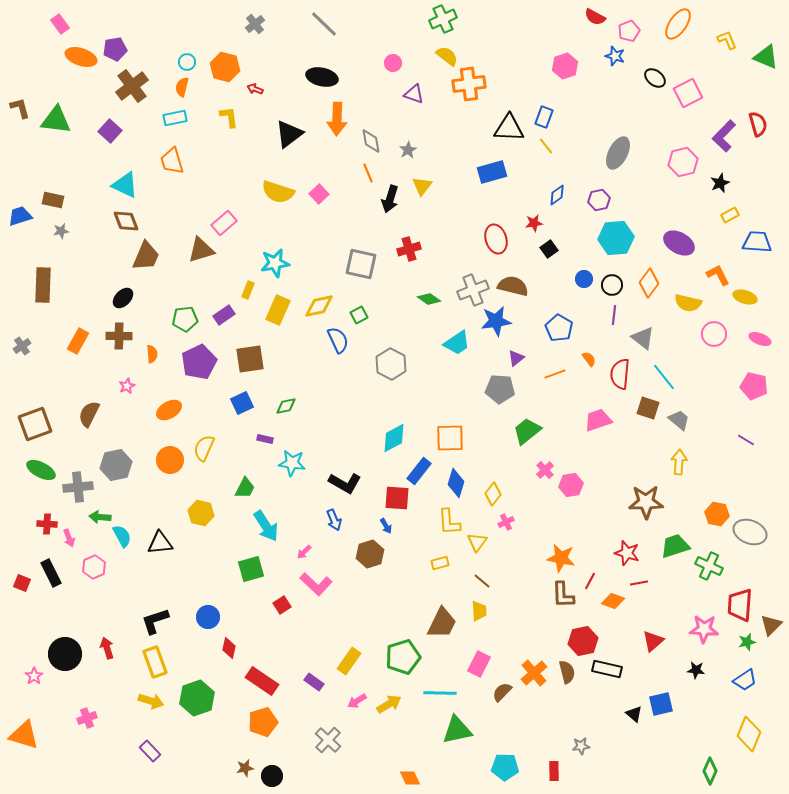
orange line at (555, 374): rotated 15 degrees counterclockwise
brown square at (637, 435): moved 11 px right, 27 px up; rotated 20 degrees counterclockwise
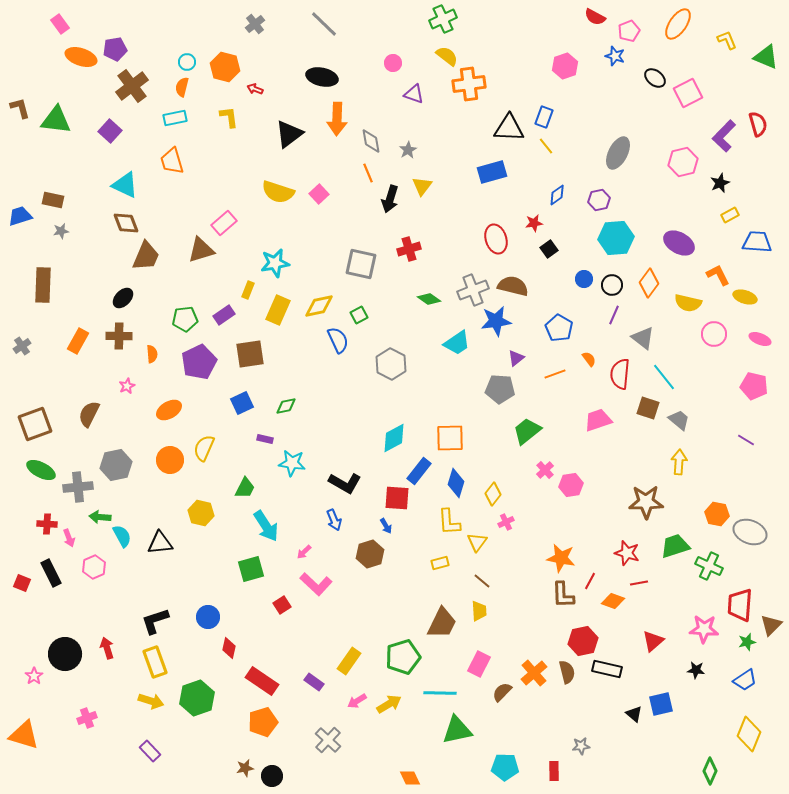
brown diamond at (126, 221): moved 2 px down
purple line at (614, 315): rotated 18 degrees clockwise
brown square at (250, 359): moved 5 px up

******************************

Reproduce all of the lines above word for word, leaving out the pictures.

## FINAL ANSWER
orange line at (555, 374): rotated 15 degrees counterclockwise
brown square at (637, 435): moved 11 px right, 27 px up; rotated 20 degrees counterclockwise
brown diamond at (126, 221): moved 2 px down
purple line at (614, 315): rotated 18 degrees clockwise
brown square at (250, 359): moved 5 px up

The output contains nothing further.